WHAT YOU SHOULD DO:
Every entry should be duplicated verbatim, and no picture may appear in the copy.

-------- INFORMATION PROVIDED

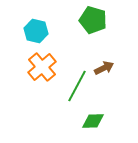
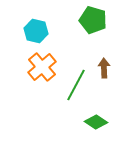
brown arrow: rotated 66 degrees counterclockwise
green line: moved 1 px left, 1 px up
green diamond: moved 3 px right, 1 px down; rotated 35 degrees clockwise
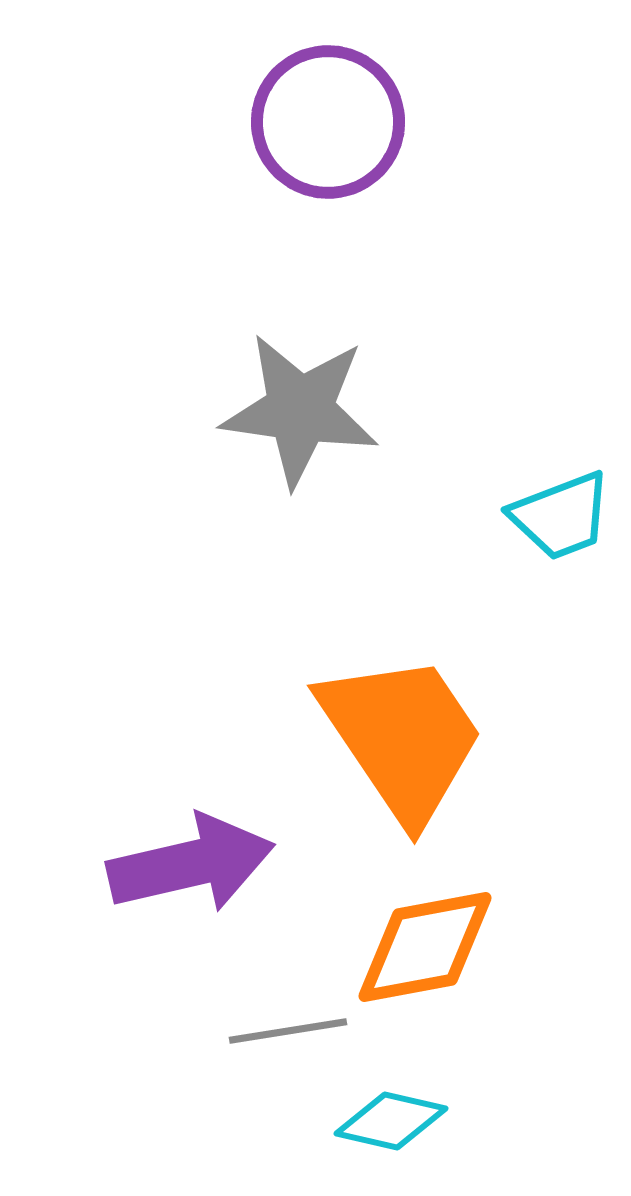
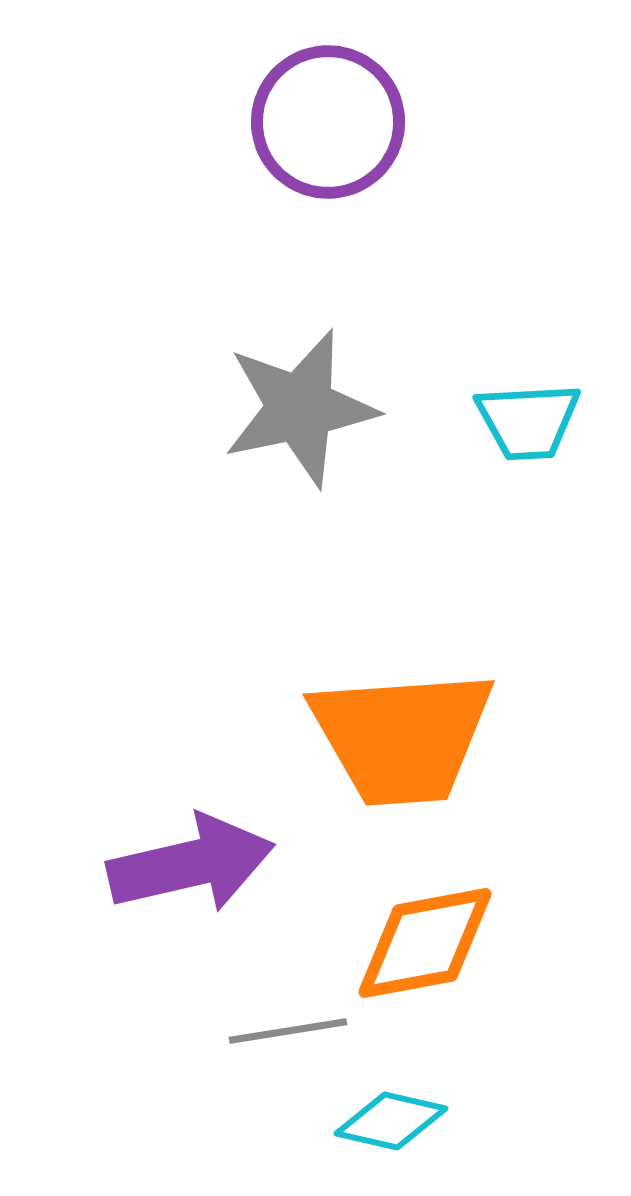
gray star: moved 2 px up; rotated 20 degrees counterclockwise
cyan trapezoid: moved 33 px left, 95 px up; rotated 18 degrees clockwise
orange trapezoid: rotated 120 degrees clockwise
orange diamond: moved 4 px up
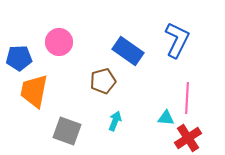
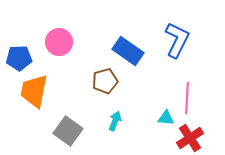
brown pentagon: moved 2 px right
gray square: moved 1 px right; rotated 16 degrees clockwise
red cross: moved 2 px right
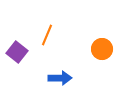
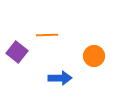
orange line: rotated 65 degrees clockwise
orange circle: moved 8 px left, 7 px down
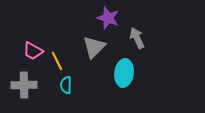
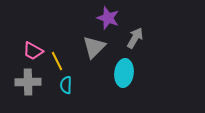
gray arrow: moved 2 px left; rotated 55 degrees clockwise
gray cross: moved 4 px right, 3 px up
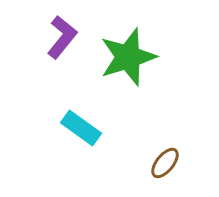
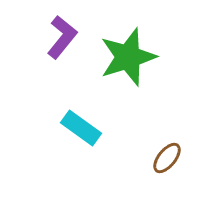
brown ellipse: moved 2 px right, 5 px up
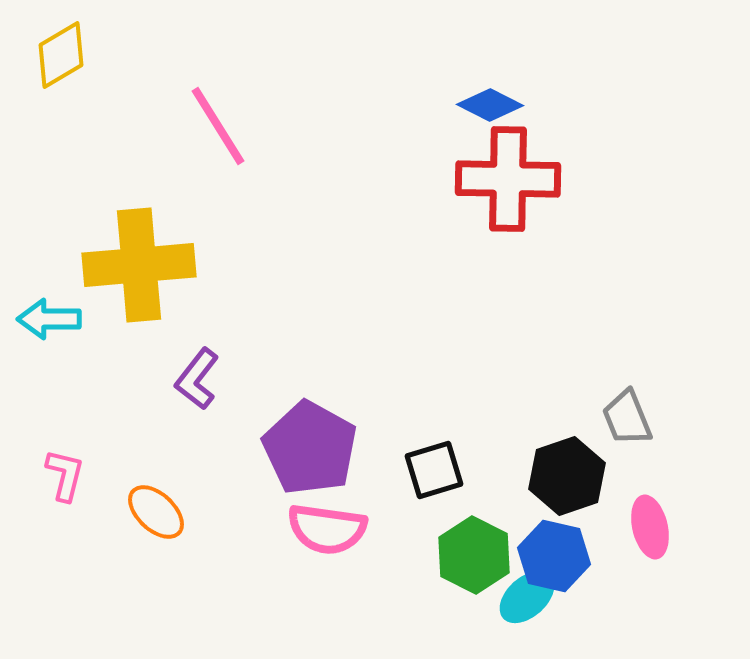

----------------

REPLY TO THE EXERCISE:
brown arrow: rotated 66 degrees counterclockwise
green line: moved 1 px left, 1 px up
green diamond: moved 3 px right, 1 px down; rotated 35 degrees clockwise
gray star: moved 2 px up; rotated 20 degrees counterclockwise
cyan trapezoid: moved 33 px left, 95 px up; rotated 18 degrees clockwise
orange trapezoid: rotated 120 degrees clockwise
orange diamond: moved 4 px up
brown pentagon: moved 2 px right
gray square: moved 1 px right; rotated 16 degrees clockwise
red cross: moved 2 px right
orange line: rotated 65 degrees clockwise
orange circle: moved 8 px left, 7 px down
gray arrow: moved 2 px left; rotated 55 degrees clockwise
gray cross: moved 4 px right, 3 px up
brown ellipse: moved 2 px right, 5 px up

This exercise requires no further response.